▶ WORK TO COMPLETE:
Skipping all pictures, please restate word for word the lines from the one that contains "green bell: 5 -> 4" through the last line of the entries.

[Opening DATASET RECORDS section]

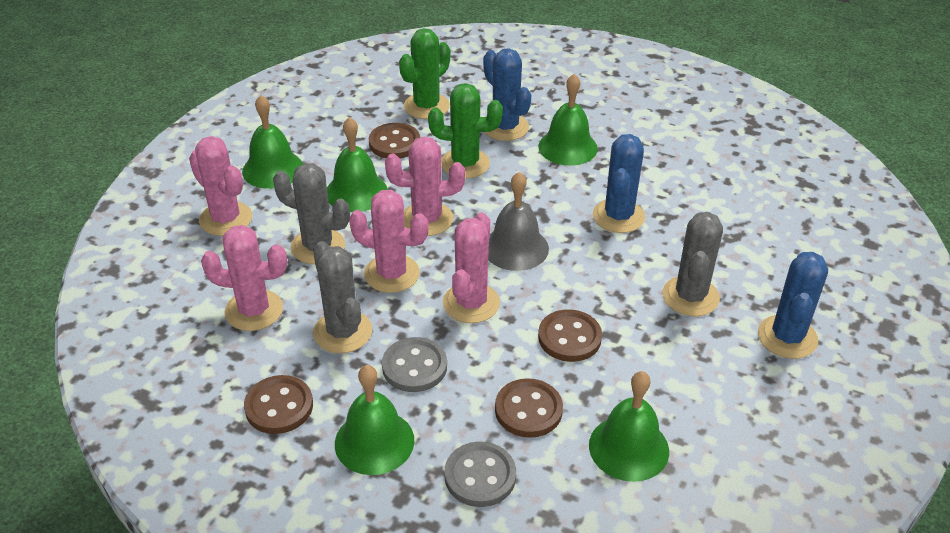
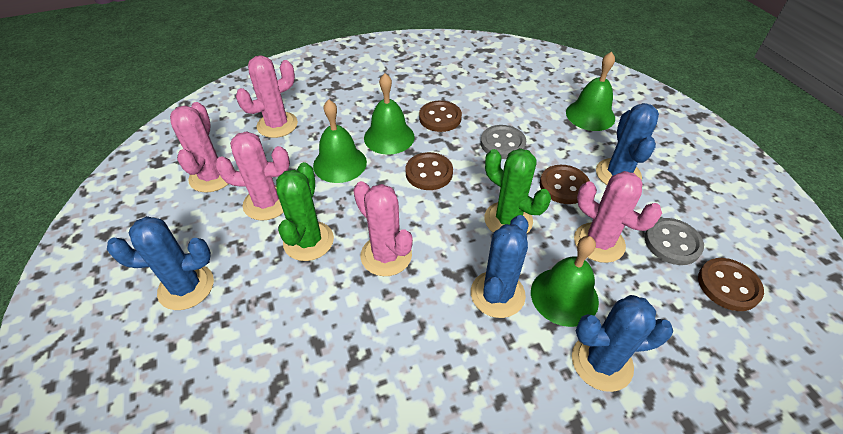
blue cactus: 3 -> 4
green bell: 5 -> 4
grey bell: 1 -> 0
grey cactus: 3 -> 0

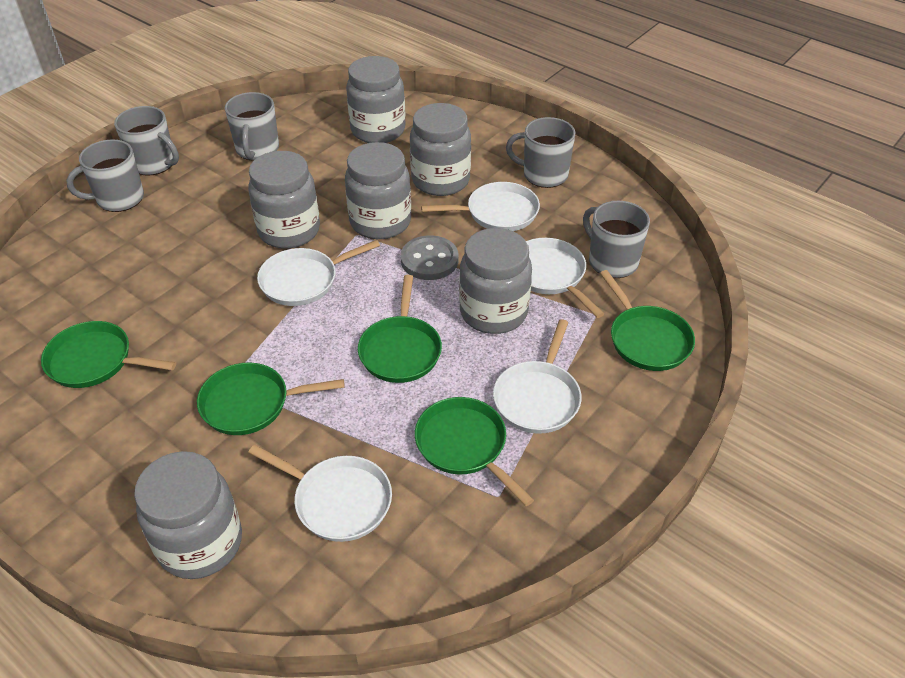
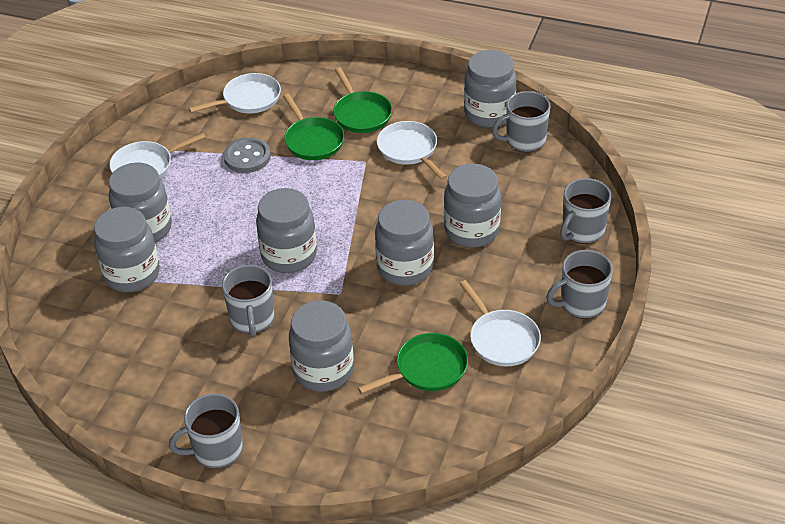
green pan: 5 -> 3
grey jar: 6 -> 7
white pan: 5 -> 4

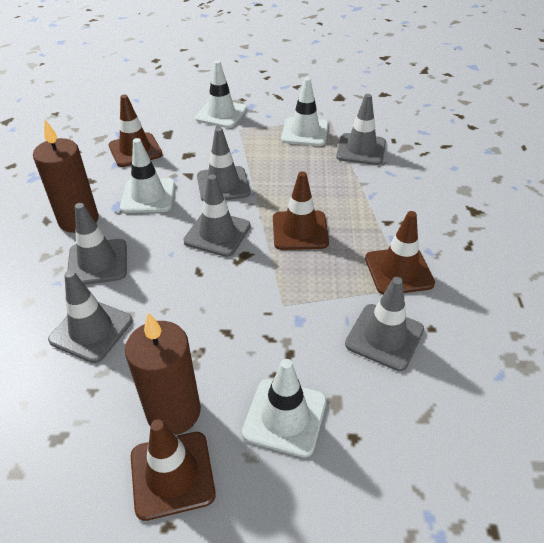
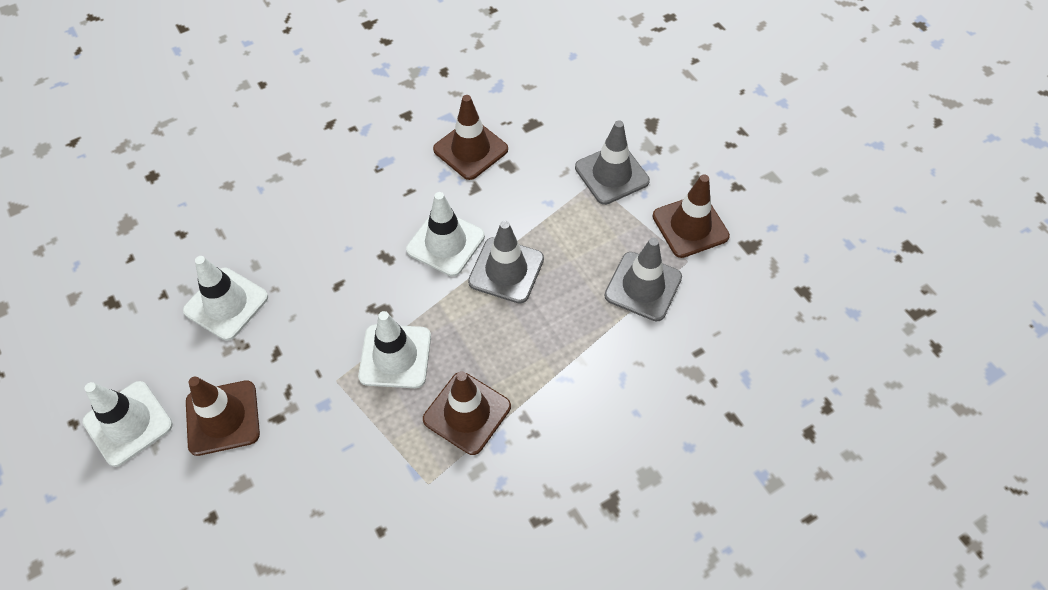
brown candle: 2 -> 0
grey traffic cone: 6 -> 3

[Closing DATASET RECORDS section]

▶ EXPECTED OUTPUT:
green bell: 5 -> 4
grey bell: 1 -> 0
grey cactus: 3 -> 0

green pan: 5 -> 3
grey jar: 6 -> 7
white pan: 5 -> 4

brown candle: 2 -> 0
grey traffic cone: 6 -> 3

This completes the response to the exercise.